Problem description: Write out nothing but the lines from the first line of the entries below through the line with "shifted | VIOLET"; no pictures go in.

Material for this exercise:
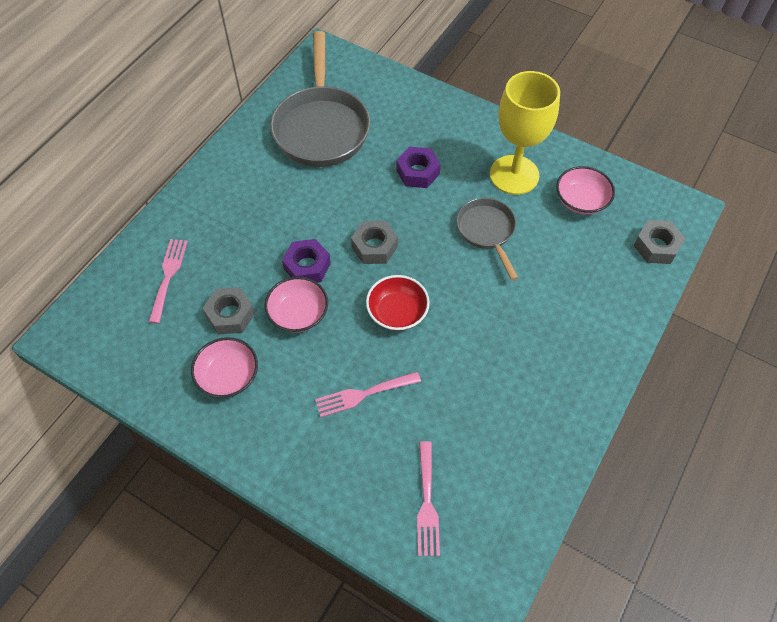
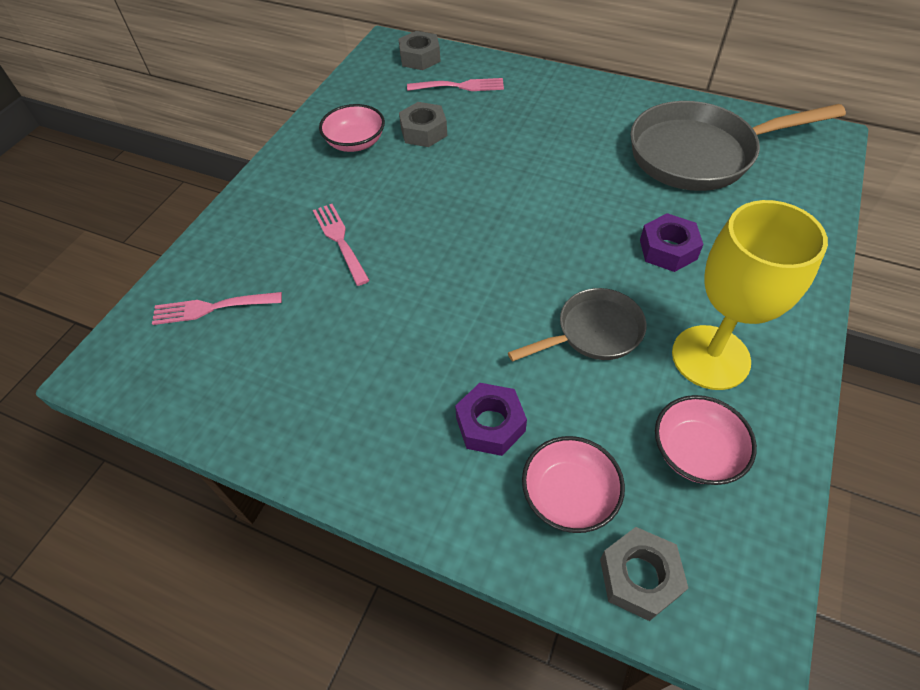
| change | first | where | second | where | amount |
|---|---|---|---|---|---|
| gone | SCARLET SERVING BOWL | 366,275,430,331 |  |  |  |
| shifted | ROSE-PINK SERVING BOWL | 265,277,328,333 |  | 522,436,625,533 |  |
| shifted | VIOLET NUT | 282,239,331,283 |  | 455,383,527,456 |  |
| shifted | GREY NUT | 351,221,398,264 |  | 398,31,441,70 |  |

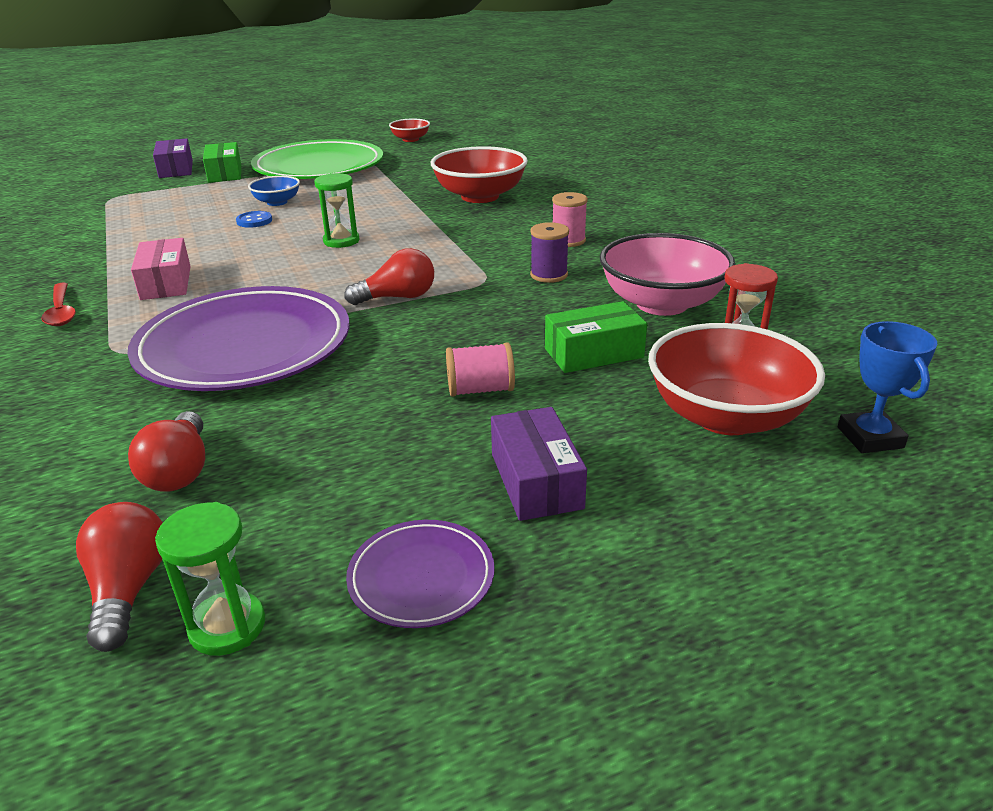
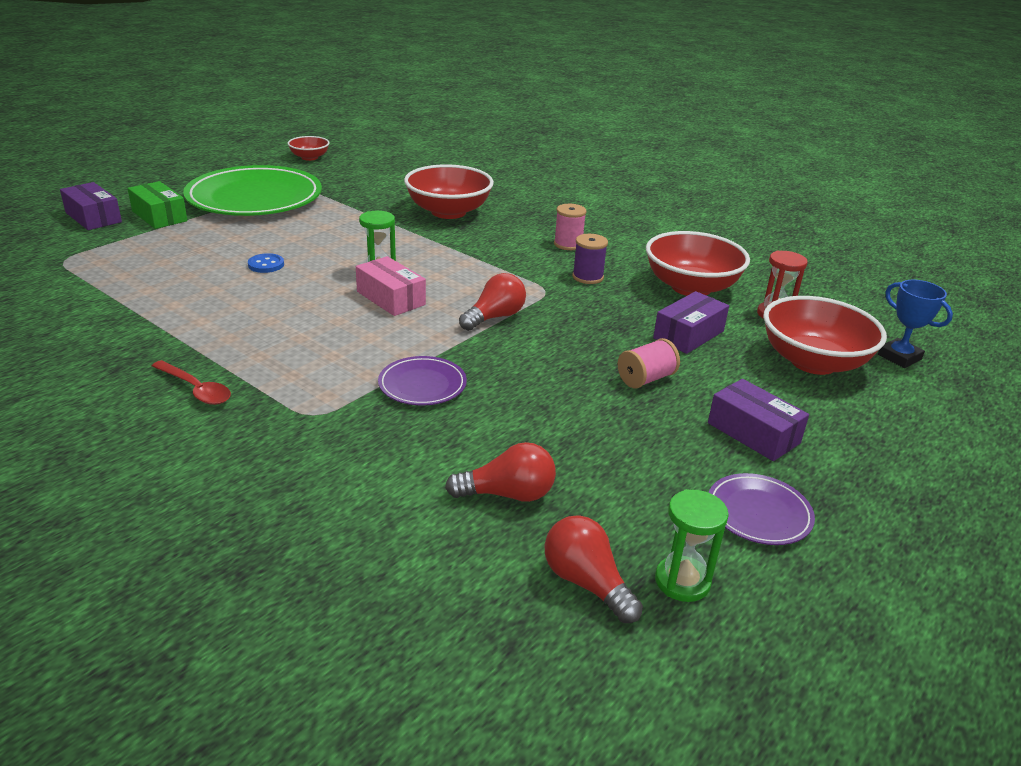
| change | first | where | second | where | amount |
|---|---|---|---|---|---|
| gone | ROYAL BLUE SERVING BOWL | 248,176,300,206 |  |  |  |
| shifted | ROSE-PINK PACKAGE | 131,238,191,300 |  | 356,256,426,316 |  |
| repainted | LEAF-GREEN PACKAGE | 545,301,647,373 | VIOLET PACKAGE | 653,291,729,354 |  |
| repainted | ROSE-PINK SERVING BOWL | 600,233,735,316 | SCARLET SERVING BOWL | 646,231,750,296 |  |
| rotated | SCARLET LIGHT BULB | 128,411,205,492 |  | 445,442,556,502 | 60 degrees counterclockwise |
| scaled | VIOLET DINNER PLATE | 127,286,350,391 |  | 378,356,467,406 | x0.46 |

Answer space:
| change | first | where | second | where | amount |
|---|---|---|---|---|---|
| gone | SCARLET SERVING BOWL | 366,275,430,331 |  |  |  |
| shifted | ROSE-PINK SERVING BOWL | 265,277,328,333 |  | 522,436,625,533 |  |
| shifted | VIOLET NUT | 282,239,331,283 |  | 455,383,527,456 |  |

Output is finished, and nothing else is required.